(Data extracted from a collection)
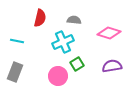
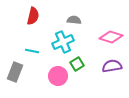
red semicircle: moved 7 px left, 2 px up
pink diamond: moved 2 px right, 4 px down
cyan line: moved 15 px right, 10 px down
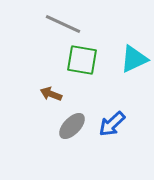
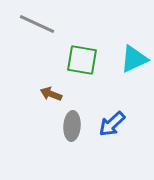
gray line: moved 26 px left
gray ellipse: rotated 40 degrees counterclockwise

» **TASK INSTRUCTIONS**: To answer, repeat exactly the lines from the line containing "cyan line: moved 15 px right, 10 px down" through the last line of the data above, leaving out all pictures.

» **WRITTEN RESPONSE**:
cyan line: moved 15 px right, 10 px down
gray line: moved 26 px left
gray ellipse: rotated 40 degrees counterclockwise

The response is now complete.